■ **Your task**:
Your answer must be an exact copy of the lines from the one holding "D202: diode (A" through the last line of the entries below, with nothing added.

■ **Change detection data**:
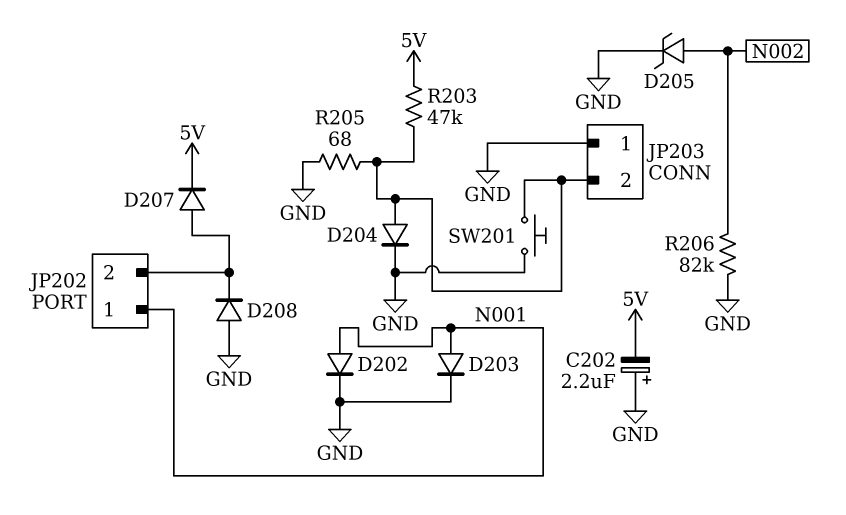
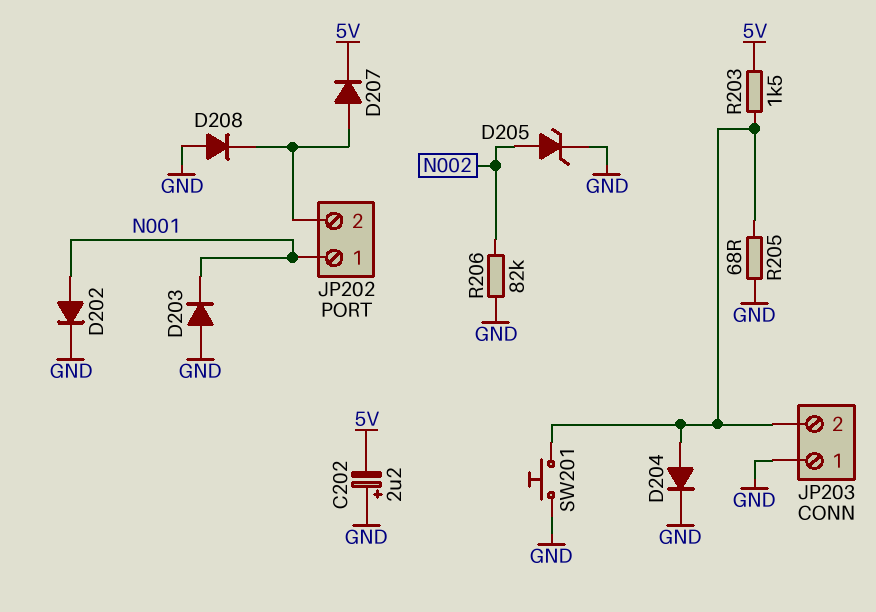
D203: diode (A N001, K GND) -> diode (A GND, K N001)
R203: 47k (5V, JP203/2) -> 1.5k (5V, JP203/2)

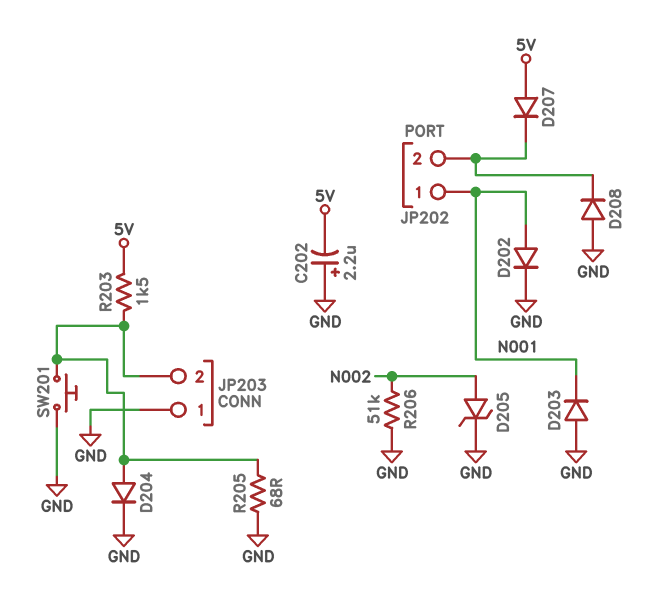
D207: diode (A JP202/2, K 5V) -> diode (A 5V, K JP202/2)
R206: 82k (GND, N002) -> 51k (GND, N002)

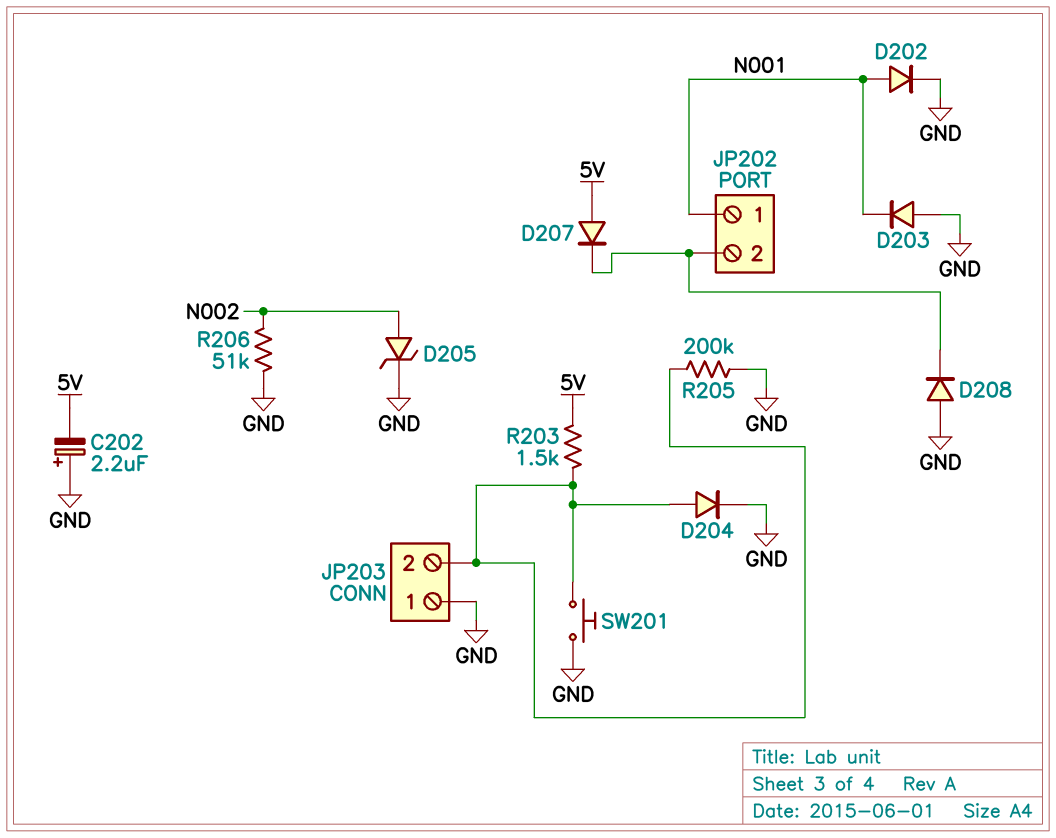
R205: 68 (GND, JP203/2) -> 200k (GND, JP203/2)

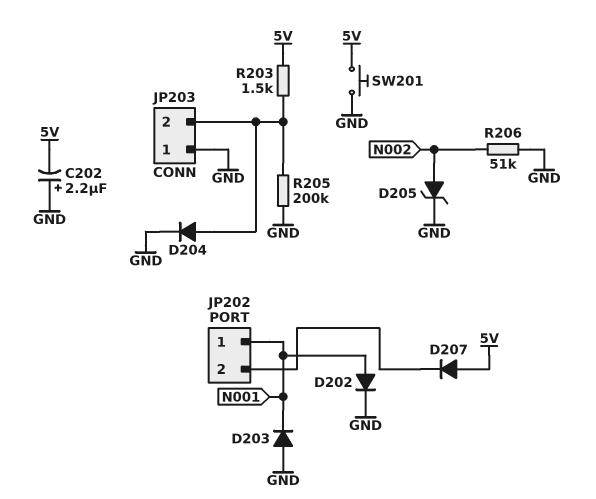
D208: diode (A GND, K JP202/2) -> none
SW201: button (GND, JP203/2) -> button (5V, GND)

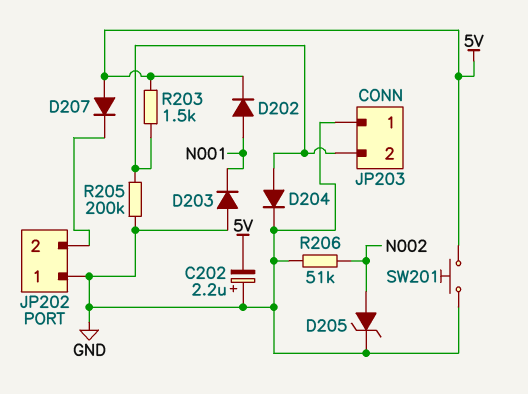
D202: diode (A N001, K GND) -> diode (A N001, K 5V)
JP202 pin 1: N001 -> GND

■ **Response to this task**:
D202: diode (A N001, K GND) -> diode (A N001, K 5V)
JP202 pin 1: N001 -> GND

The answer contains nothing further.